• **What is expected**
Each entry should be returned exactly as written, with no pictures carried over.

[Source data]
+-------+

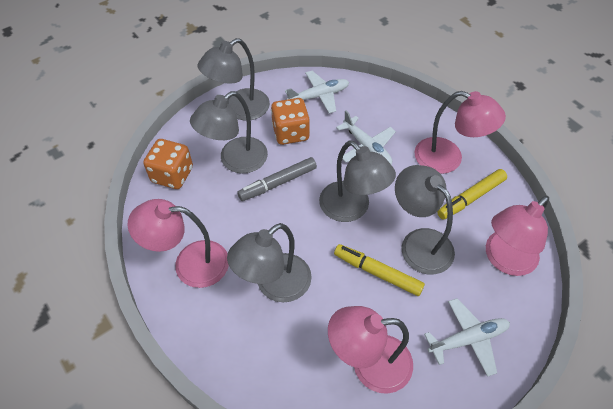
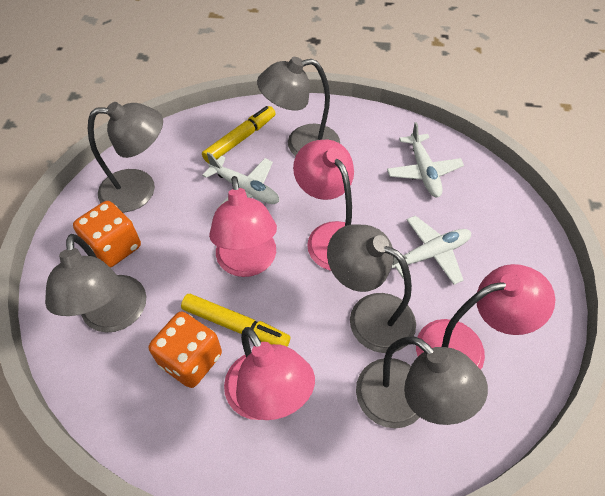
grey marker: 1 -> 0

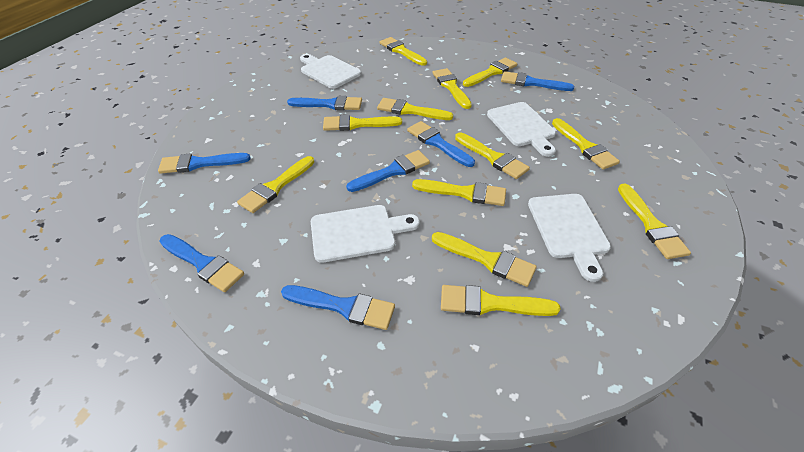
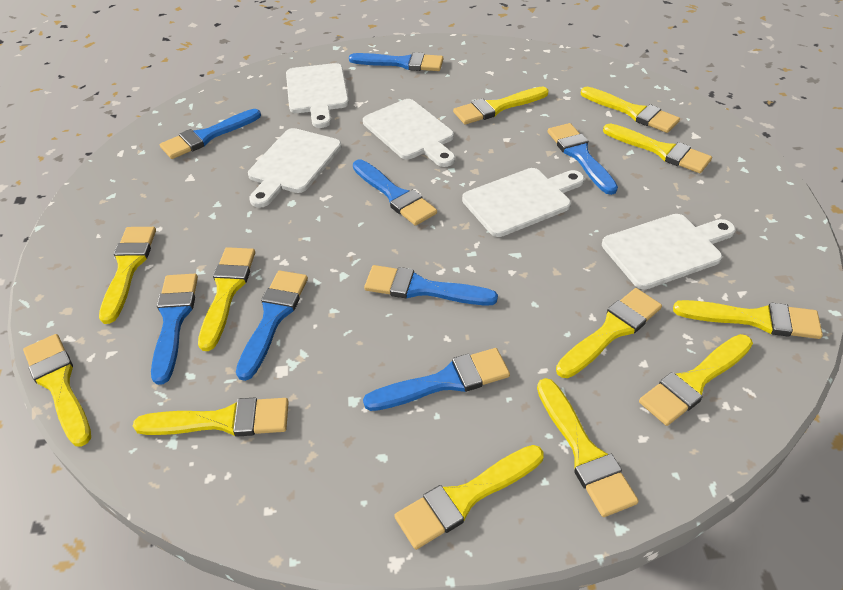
blue brush: 7 -> 8
white cutting board: 4 -> 5

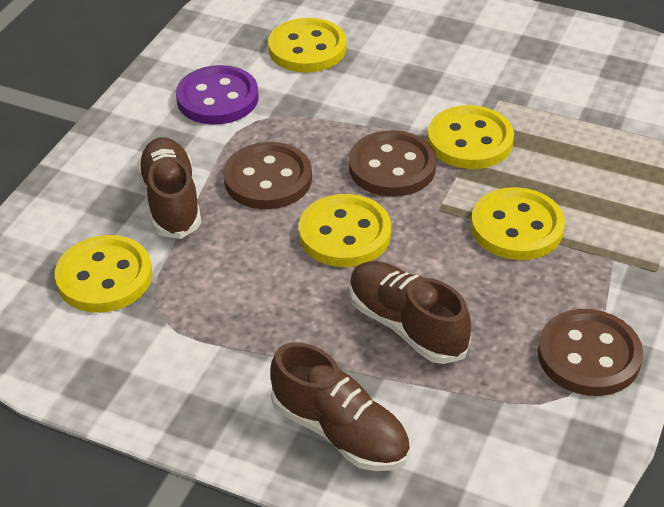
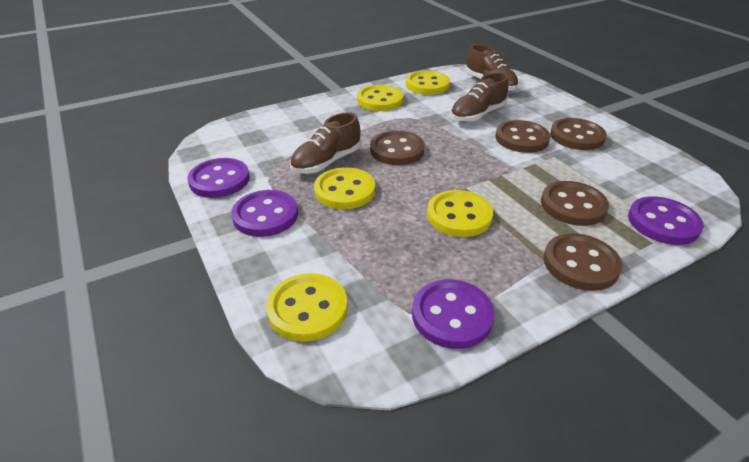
brown button: 3 -> 5
purple button: 1 -> 4

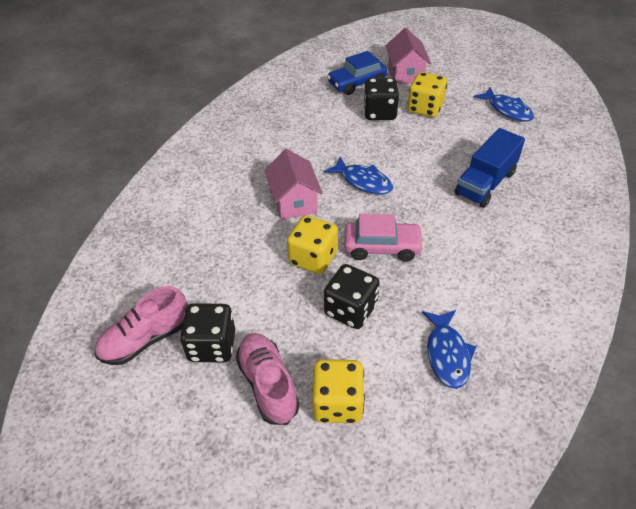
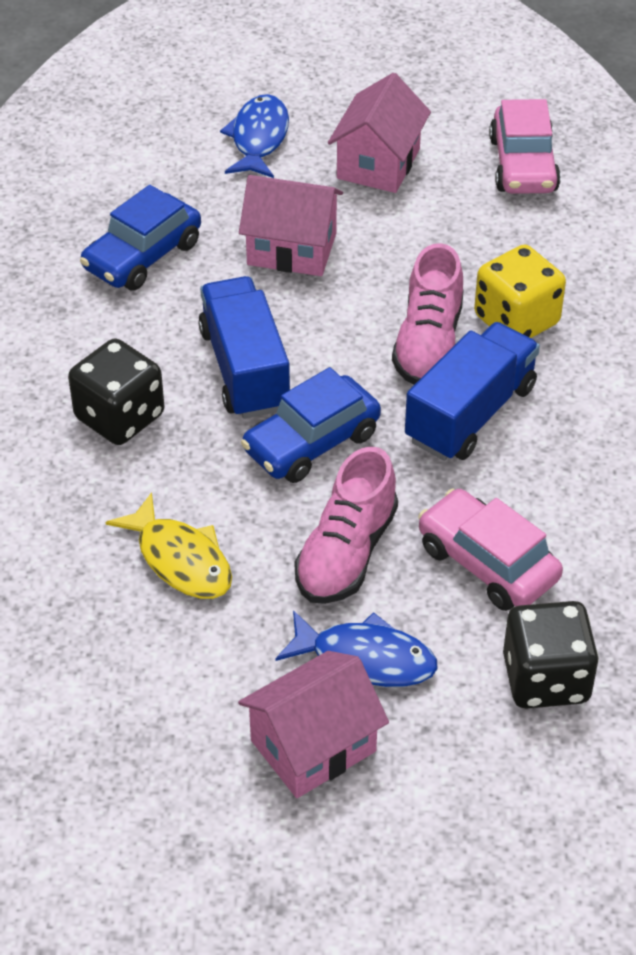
black dice: 3 -> 2
blue car: 1 -> 2
blue fish: 3 -> 2
blue truck: 1 -> 2
pink car: 1 -> 2
pink house: 2 -> 3
yellow dice: 3 -> 1
yellow fish: 0 -> 1

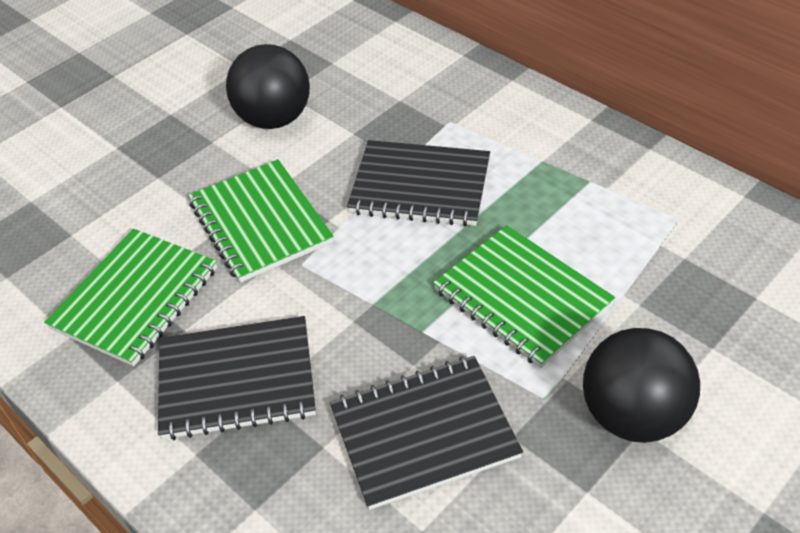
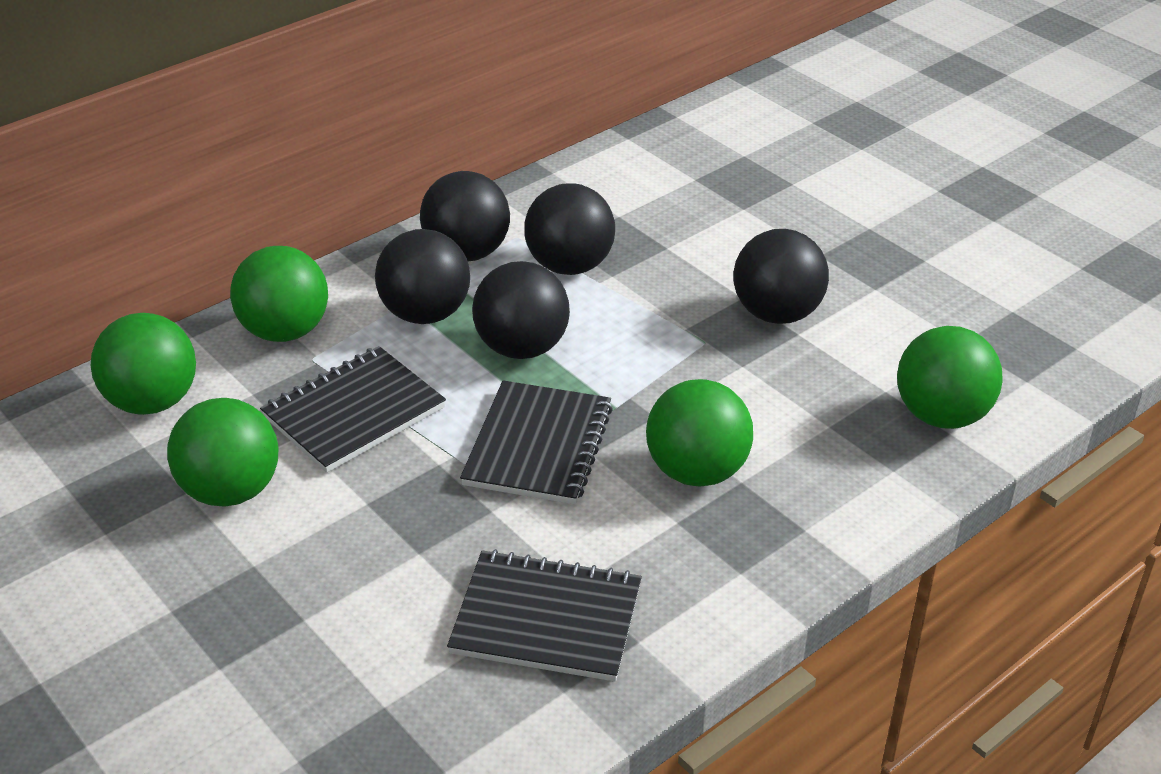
black ball: 2 -> 5
green ball: 0 -> 5
green notebook: 3 -> 0

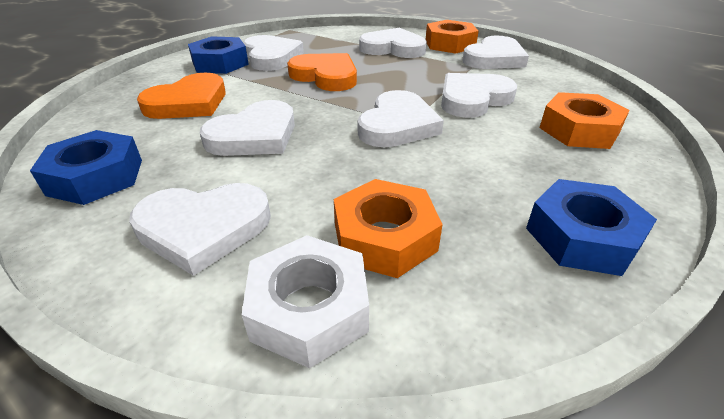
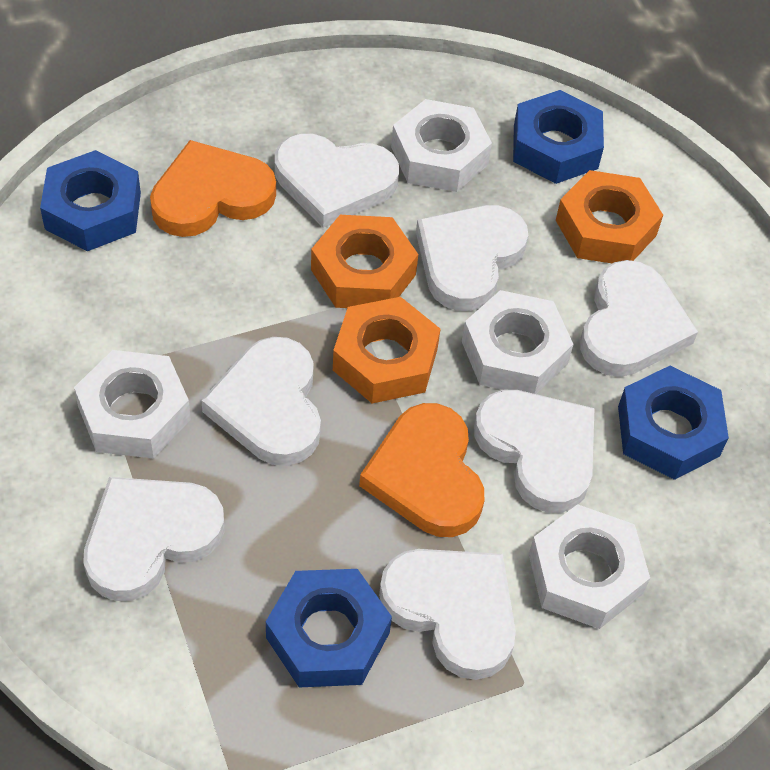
blue nut: 3 -> 4
white nut: 1 -> 4

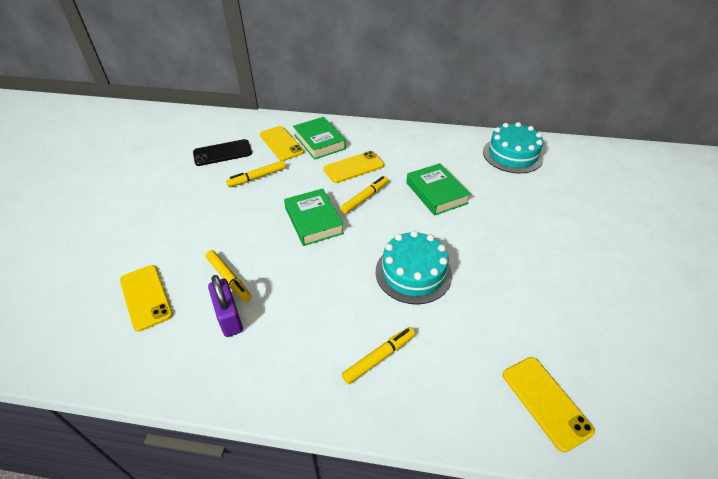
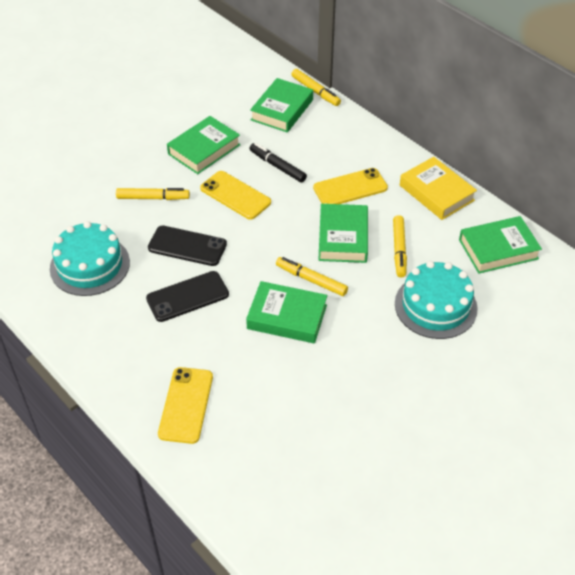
black marker: 0 -> 1
black phone: 1 -> 2
green book: 3 -> 5
purple padlock: 1 -> 0
yellow book: 0 -> 1
yellow phone: 4 -> 3

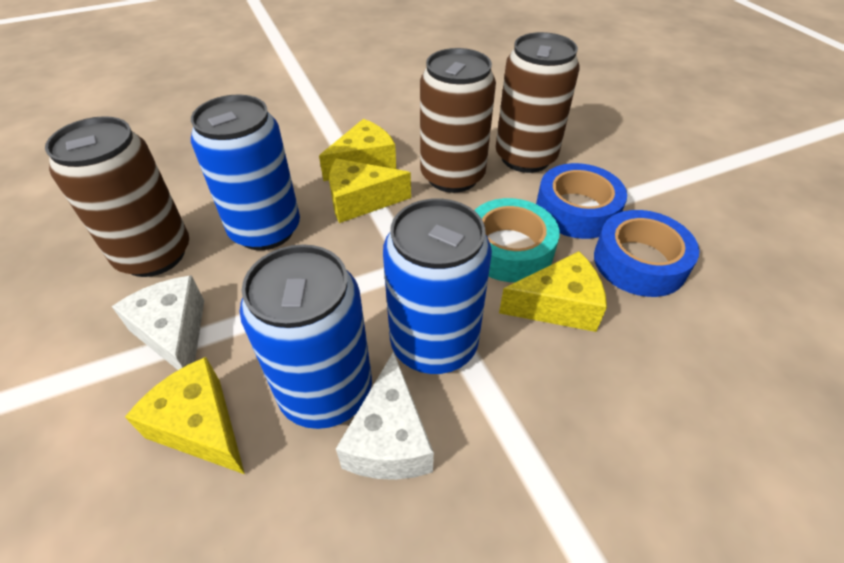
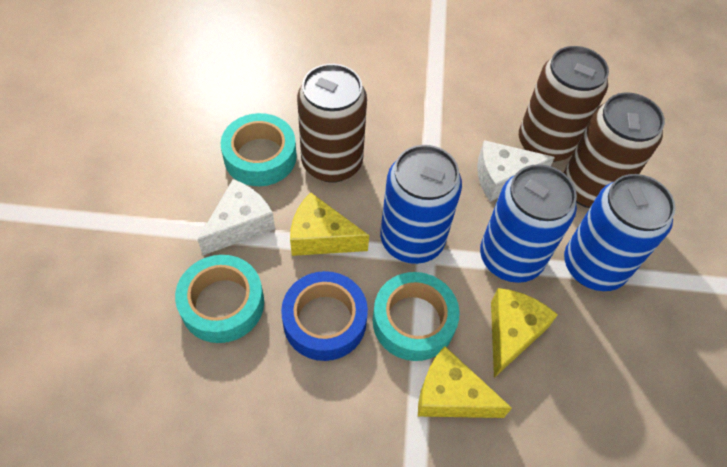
blue tape: 2 -> 1
turquoise tape: 1 -> 3
yellow cheese: 4 -> 3

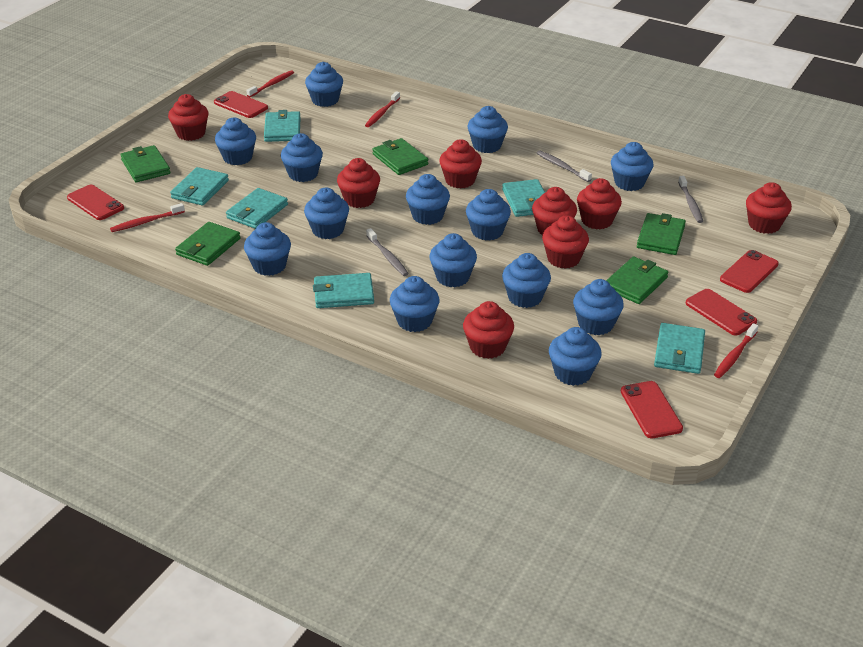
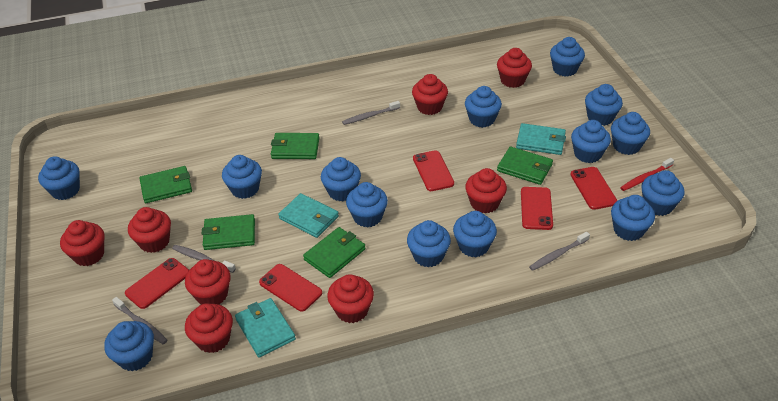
grey toothbrush: 3 -> 4
red toothbrush: 4 -> 1
turquoise wallet: 6 -> 3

+-------+

• **Exercise output**
grey marker: 1 -> 0

blue brush: 7 -> 8
white cutting board: 4 -> 5

brown button: 3 -> 5
purple button: 1 -> 4

black dice: 3 -> 2
blue car: 1 -> 2
blue fish: 3 -> 2
blue truck: 1 -> 2
pink car: 1 -> 2
pink house: 2 -> 3
yellow dice: 3 -> 1
yellow fish: 0 -> 1

black ball: 2 -> 5
green ball: 0 -> 5
green notebook: 3 -> 0

blue nut: 3 -> 4
white nut: 1 -> 4

black marker: 0 -> 1
black phone: 1 -> 2
green book: 3 -> 5
purple padlock: 1 -> 0
yellow book: 0 -> 1
yellow phone: 4 -> 3

blue tape: 2 -> 1
turquoise tape: 1 -> 3
yellow cheese: 4 -> 3

grey toothbrush: 3 -> 4
red toothbrush: 4 -> 1
turquoise wallet: 6 -> 3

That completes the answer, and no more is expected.